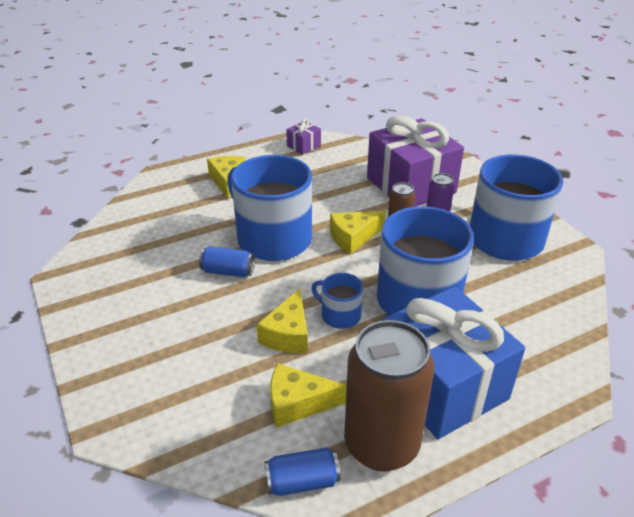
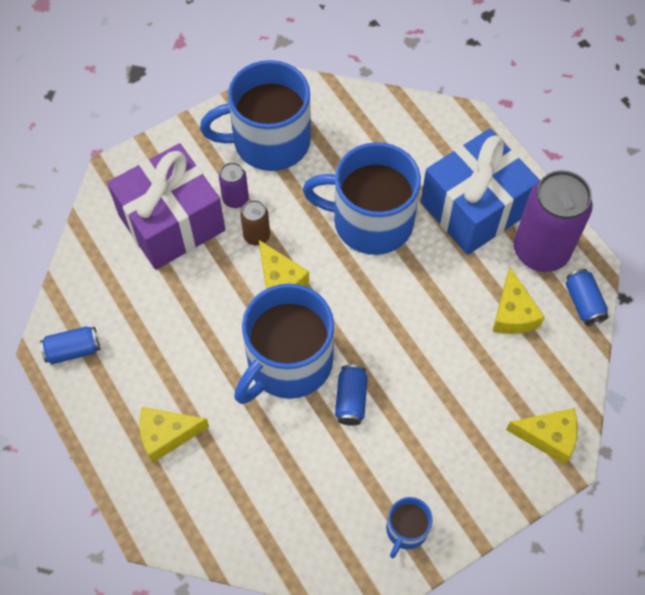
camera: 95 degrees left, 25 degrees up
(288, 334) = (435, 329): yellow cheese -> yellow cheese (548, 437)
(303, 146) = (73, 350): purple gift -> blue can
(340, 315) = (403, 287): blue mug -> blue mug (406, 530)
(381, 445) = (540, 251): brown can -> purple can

---

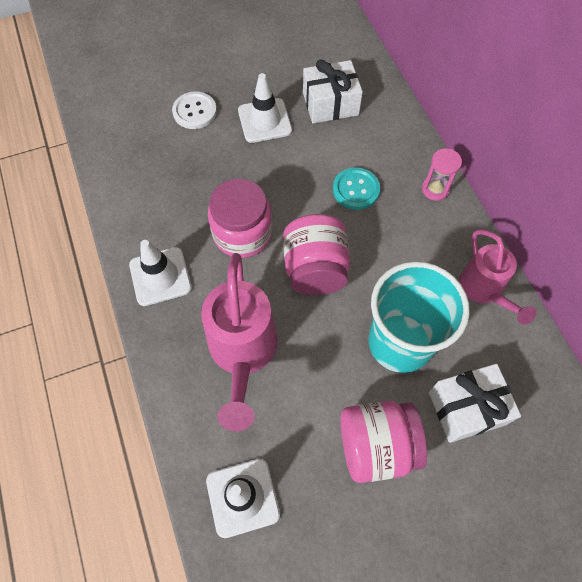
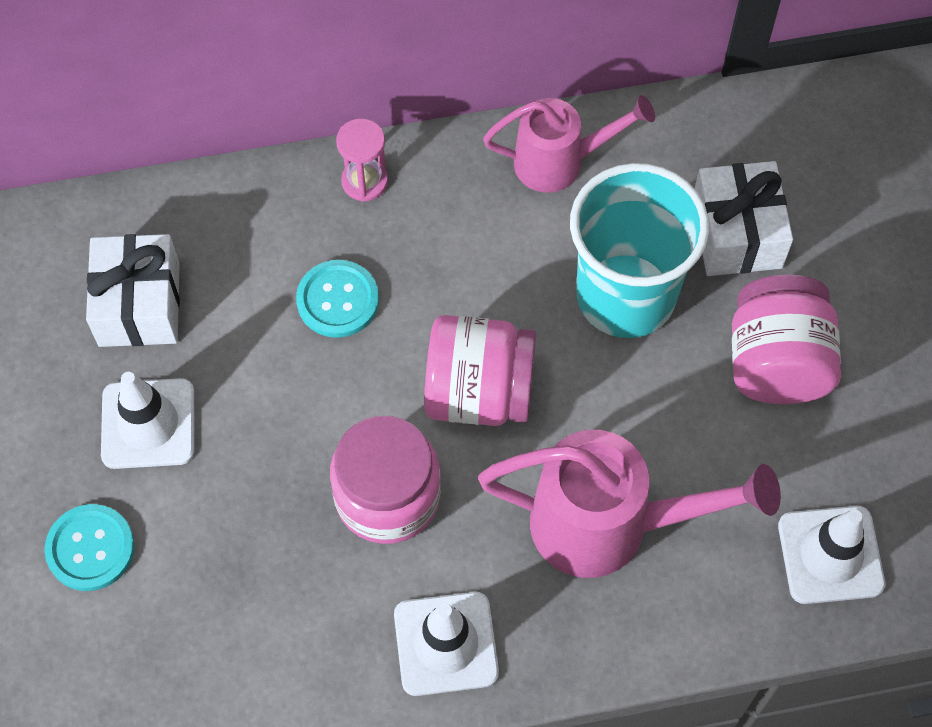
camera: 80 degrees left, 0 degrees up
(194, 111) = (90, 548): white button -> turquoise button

The task - Using the entries above, output exactly the lines between the line holding "camera: 95 degrees left, 25 degrees up" and the line holding "(381, 445) = (540, 251): brown", end lines included, and nothing more.

Reply -
camera: 95 degrees left, 25 degrees up
(288, 334) = (435, 329): yellow cheese -> yellow cheese (548, 437)
(303, 146) = (73, 350): purple gift -> blue can
(340, 315) = (403, 287): blue mug -> blue mug (406, 530)
(381, 445) = (540, 251): brown can -> purple can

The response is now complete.